◆ Material provided
↓↓↓
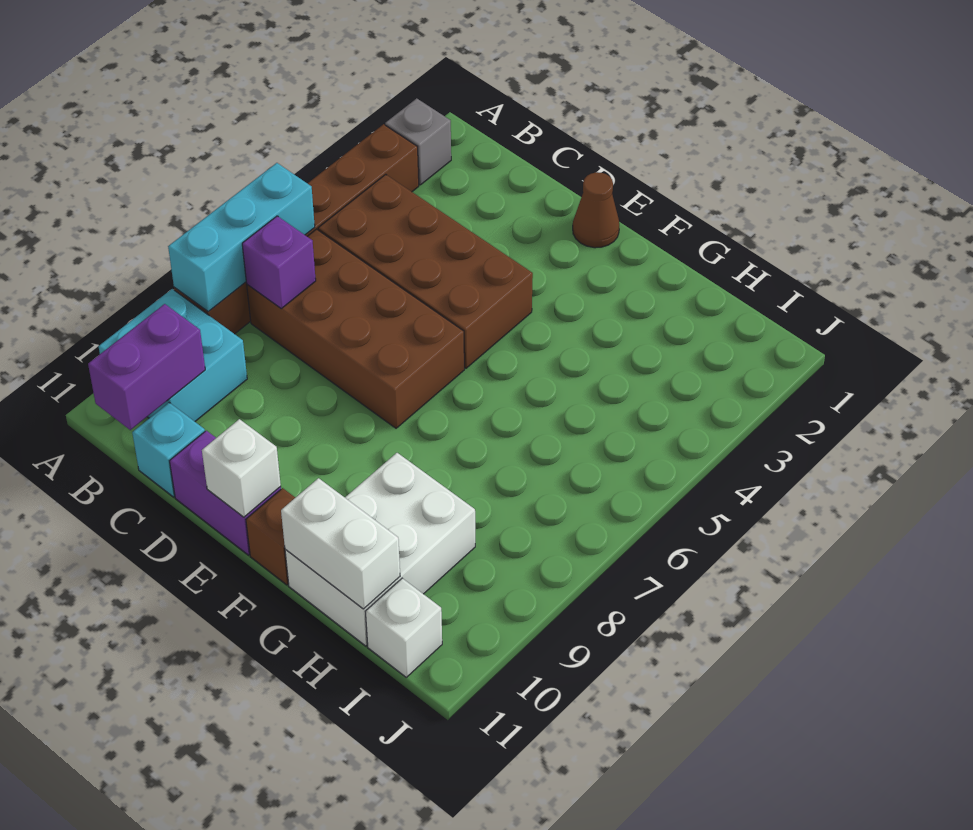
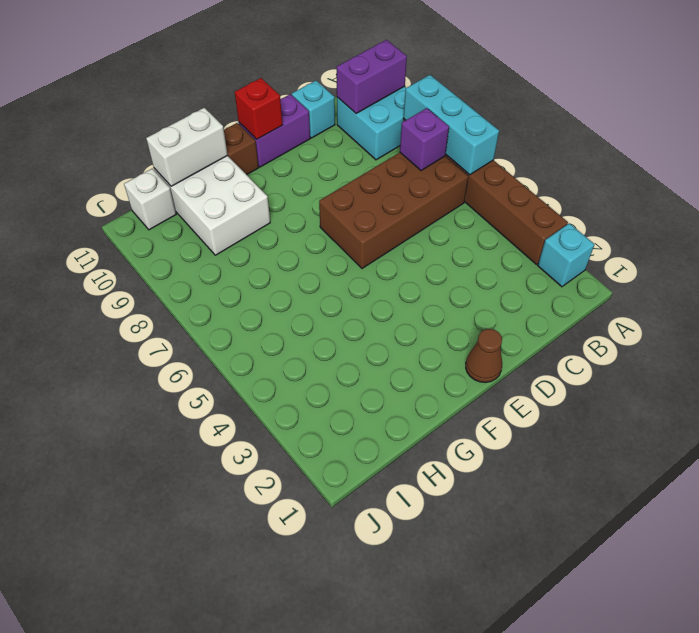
grey brick A2 level 1 -> cyan brick A2 level 1
brown brick B4:E5 level 1 -> none
purple brick B10:B11 level 2 -> purple brick A10:B10 level 2
white brick E11 level 2 -> red brick E11 level 2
↑↑↑
◆ Aim of the exercise
Repeat, with no changes, each line from the one with "purple brick B10:B11" to the end of the listing, including both ends and nothing else.

◆ Answer box
purple brick B10:B11 level 2 -> purple brick A10:B10 level 2
white brick E11 level 2 -> red brick E11 level 2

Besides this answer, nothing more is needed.